=== DATA BLOCK ===
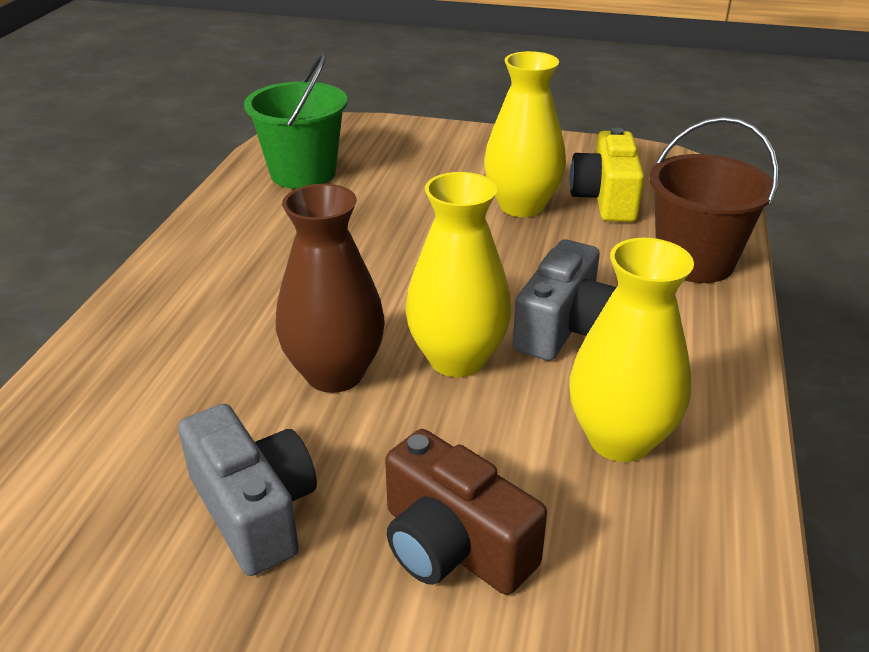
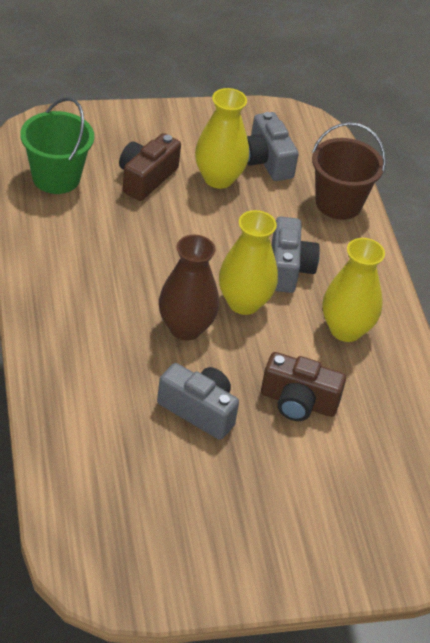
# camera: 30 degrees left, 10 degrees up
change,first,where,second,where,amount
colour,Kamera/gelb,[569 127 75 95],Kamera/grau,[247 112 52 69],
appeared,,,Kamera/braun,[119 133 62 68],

=== WHAT THE EXERCISE ASKS ===
Every line of the material that includes the word "Kamera" needs to be copied.

=== RESULT FOR THIS TASK ===
colour,Kamera/gelb,[569 127 75 95],Kamera/grau,[247 112 52 69],
appeared,,,Kamera/braun,[119 133 62 68],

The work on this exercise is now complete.